▶ **EXERCISE**
The output should be every line below, retyped exactly, with no images.

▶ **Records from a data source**
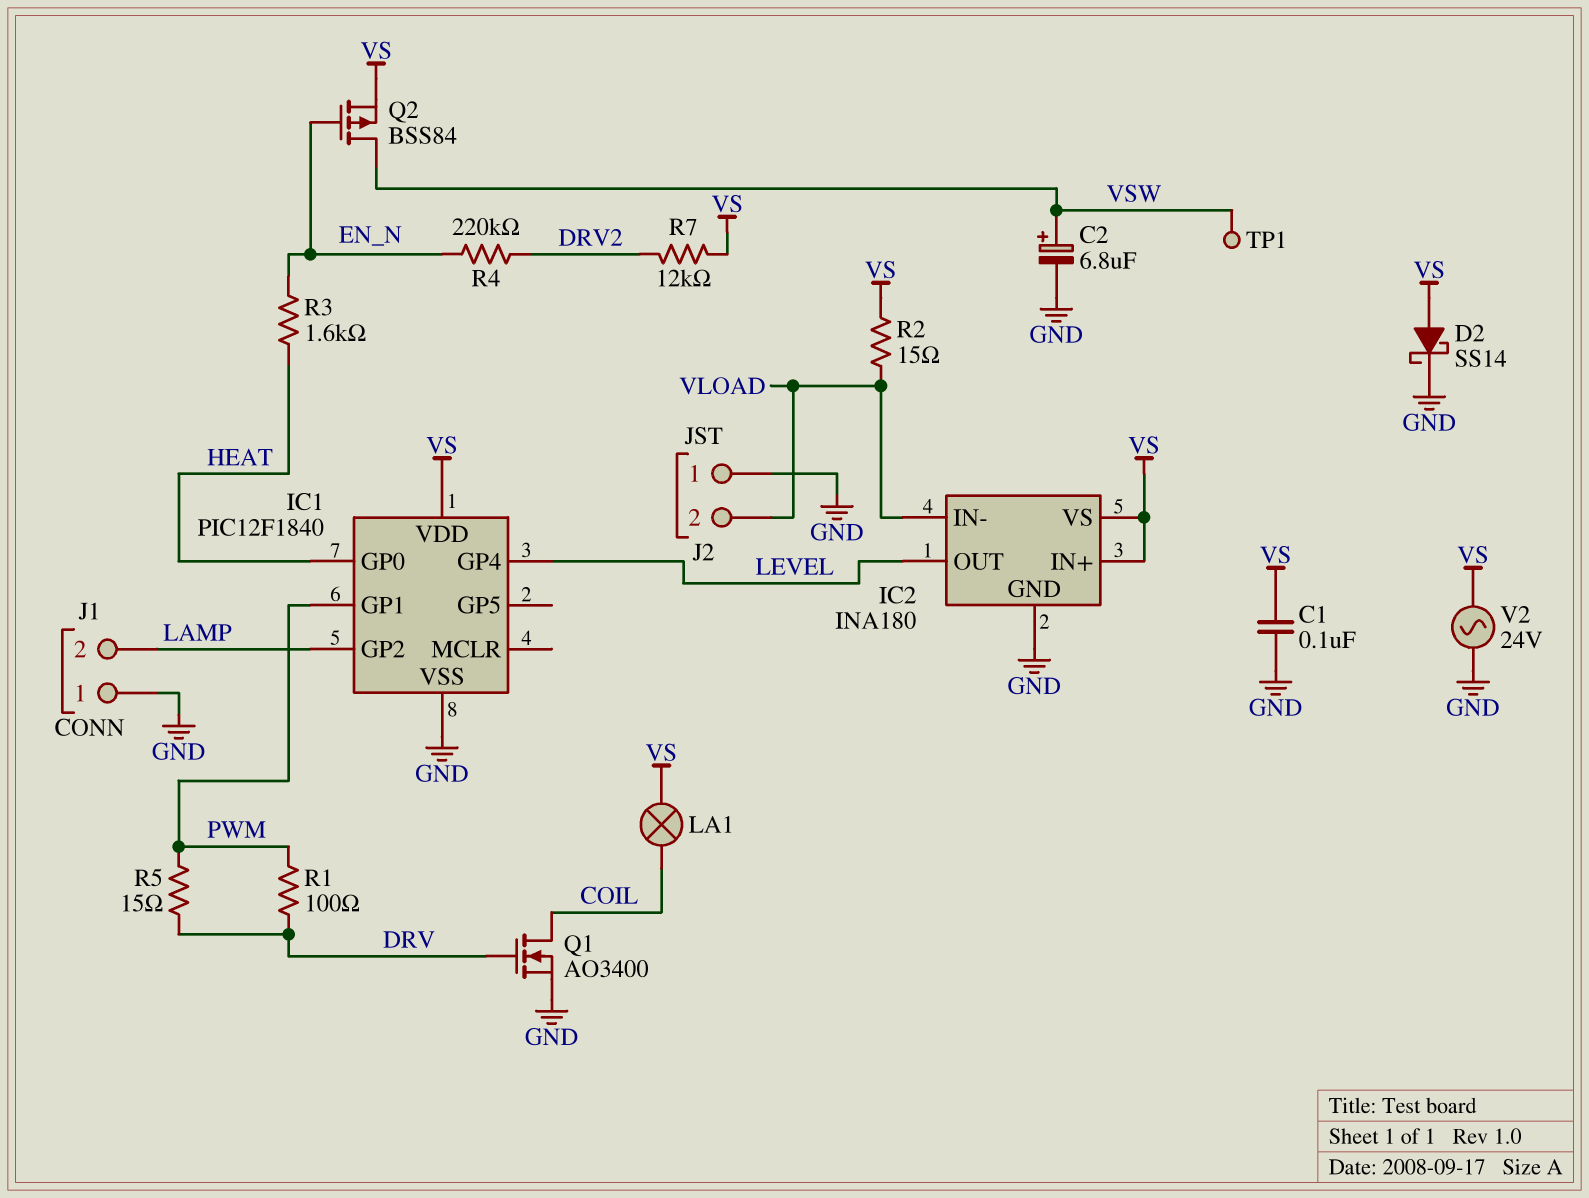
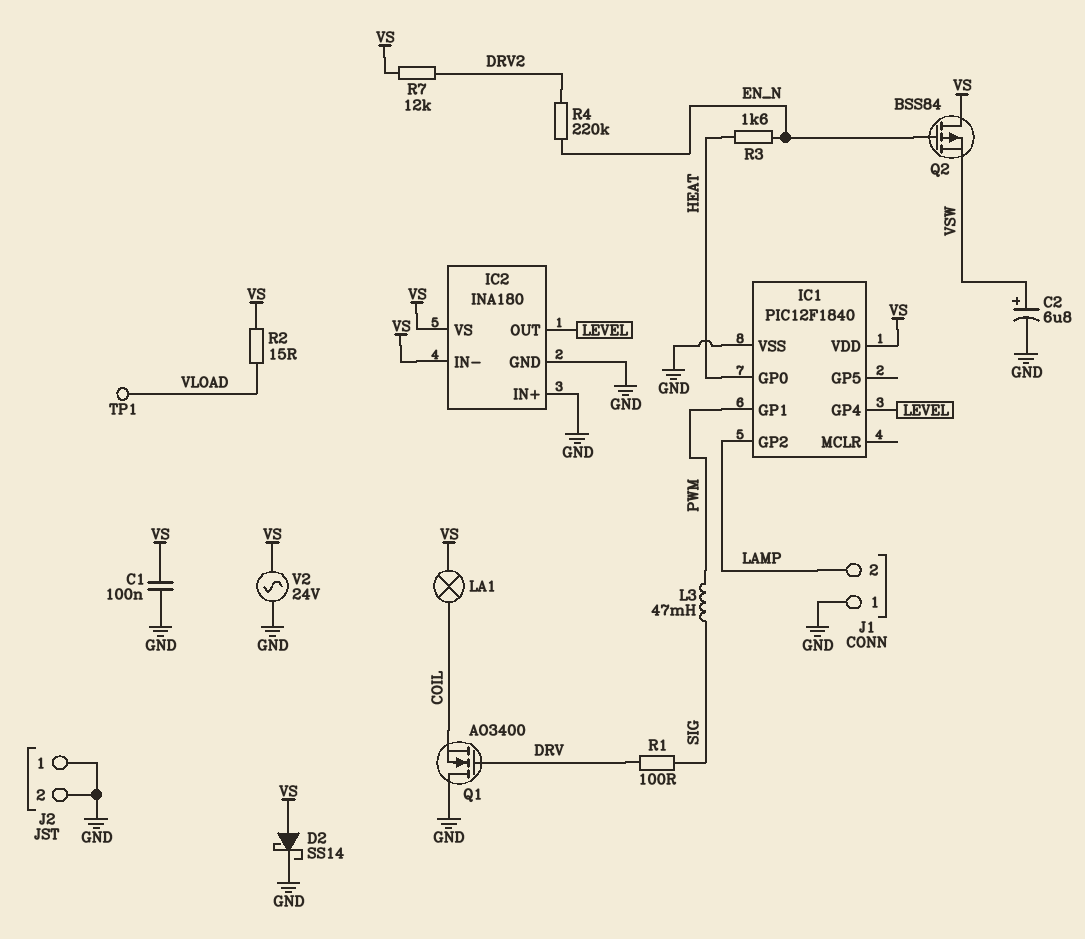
IC2 pin IN+: VS -> GND
IC2 pin IN-: VLOAD -> VS
J2 pin 2: VLOAD -> GND
L3: none -> 47mH (PWM, SIG)
Q1: NMOS AO3400 (G DRV, D COIL, S GND) -> NMOS AO3400 (G DRV, D GND, S COIL)
Q2: PMOS BSS84 (G EN_N, D VSW, S VS) -> PMOS BSS84 (G EN_N, D VS, S VSW)
R1: 100 (DRV, PWM) -> 100 (DRV, SIG)
R5: 15 (DRV, PWM) -> none
TP1: test point (VSW) -> test point (VLOAD)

▶ **YOUR SOLUTION**
IC2 pin IN+: VS -> GND
IC2 pin IN-: VLOAD -> VS
J2 pin 2: VLOAD -> GND
L3: none -> 47mH (PWM, SIG)
Q1: NMOS AO3400 (G DRV, D COIL, S GND) -> NMOS AO3400 (G DRV, D GND, S COIL)
Q2: PMOS BSS84 (G EN_N, D VSW, S VS) -> PMOS BSS84 (G EN_N, D VS, S VSW)
R1: 100 (DRV, PWM) -> 100 (DRV, SIG)
R5: 15 (DRV, PWM) -> none
TP1: test point (VSW) -> test point (VLOAD)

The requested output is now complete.